▶ _Task description_
Please retype the records that appear below, exactly and in full.

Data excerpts
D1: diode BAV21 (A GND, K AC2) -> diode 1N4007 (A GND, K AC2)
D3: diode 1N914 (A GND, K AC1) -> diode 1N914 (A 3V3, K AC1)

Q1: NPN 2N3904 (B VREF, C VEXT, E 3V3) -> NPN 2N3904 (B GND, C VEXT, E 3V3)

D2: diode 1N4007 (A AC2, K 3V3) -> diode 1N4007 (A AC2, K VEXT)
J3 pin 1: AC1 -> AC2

▶ _Problem solution_
D1: diode BAV21 (A GND, K AC2) -> diode 1N4007 (A GND, K AC2)
D3: diode 1N914 (A GND, K AC1) -> diode 1N914 (A 3V3, K AC1)

Q1: NPN 2N3904 (B VREF, C VEXT, E 3V3) -> NPN 2N3904 (B GND, C VEXT, E 3V3)

D2: diode 1N4007 (A AC2, K 3V3) -> diode 1N4007 (A AC2, K VEXT)
J3 pin 1: AC1 -> AC2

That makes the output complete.